• What the exercise asks: Write out every record below exactly as given. Leave the pictures out.

::::

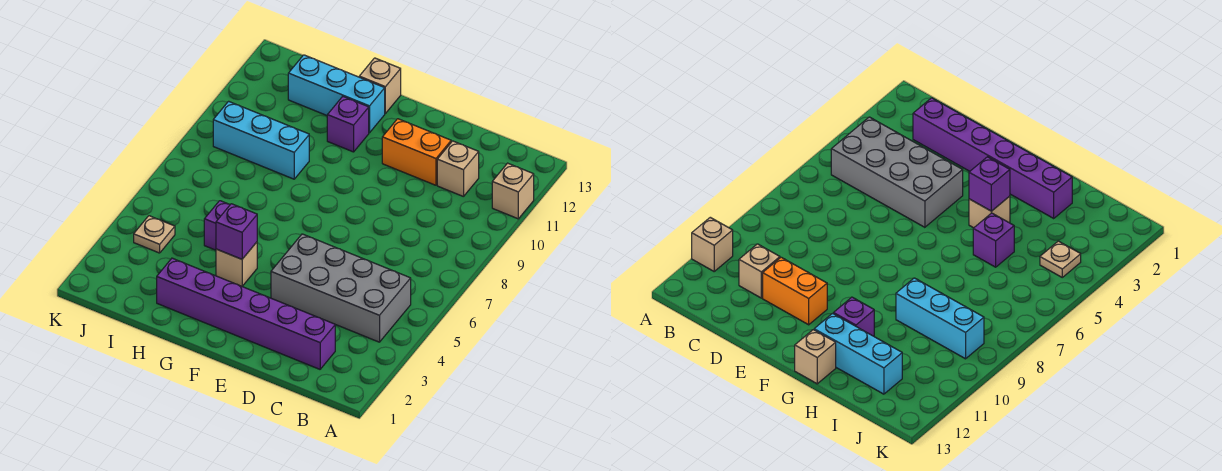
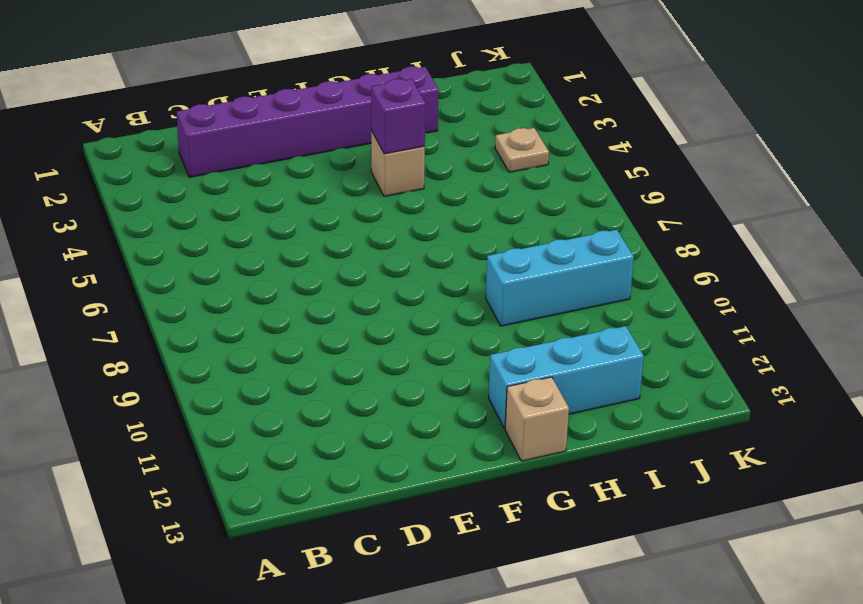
none -> tan brick A11 level 1
none -> grey brick B4:E5 level 1
none -> tan brick C11 level 1

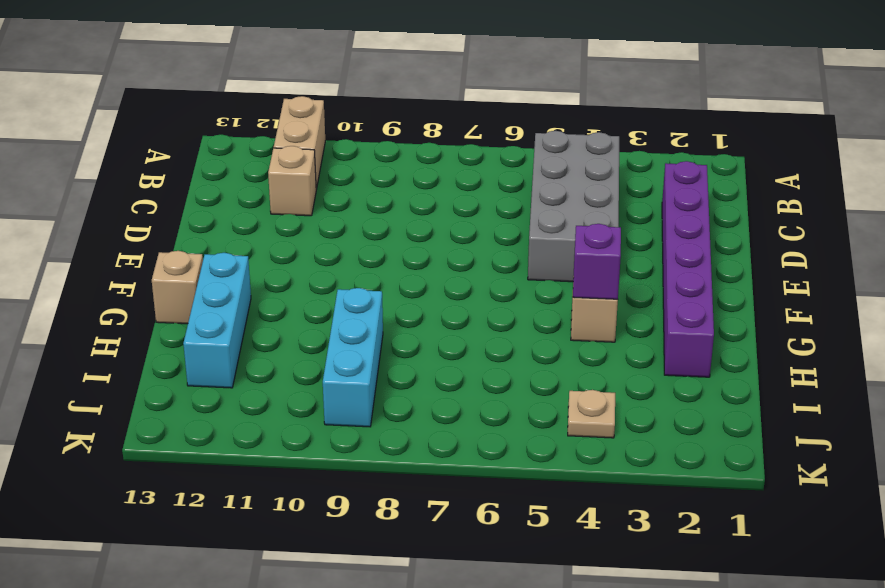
tan brick A11:B11 level 1 -> tan brick A11 level 1
none -> orange brick D11:E11 level 1
none -> purple brick G11 level 1
none -> purple brick H5 level 1

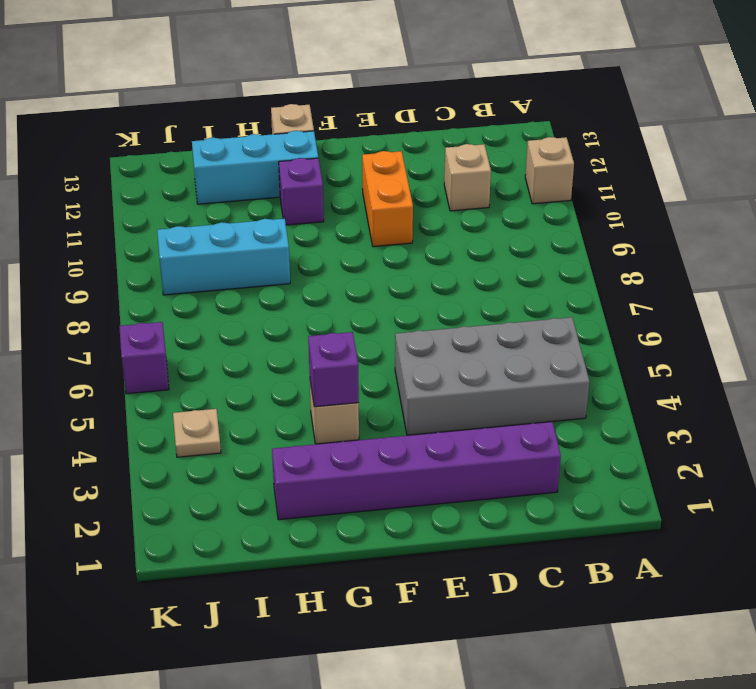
orange brick E10:E11 level 1 -> orange brick D11:E11 level 1
purple brick K6 level 1 -> purple brick H5 level 1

::::

• Task response:
none -> tan brick A11 level 1
none -> grey brick B4:E5 level 1
none -> tan brick C11 level 1

tan brick A11:B11 level 1 -> tan brick A11 level 1
none -> orange brick D11:E11 level 1
none -> purple brick G11 level 1
none -> purple brick H5 level 1

orange brick E10:E11 level 1 -> orange brick D11:E11 level 1
purple brick K6 level 1 -> purple brick H5 level 1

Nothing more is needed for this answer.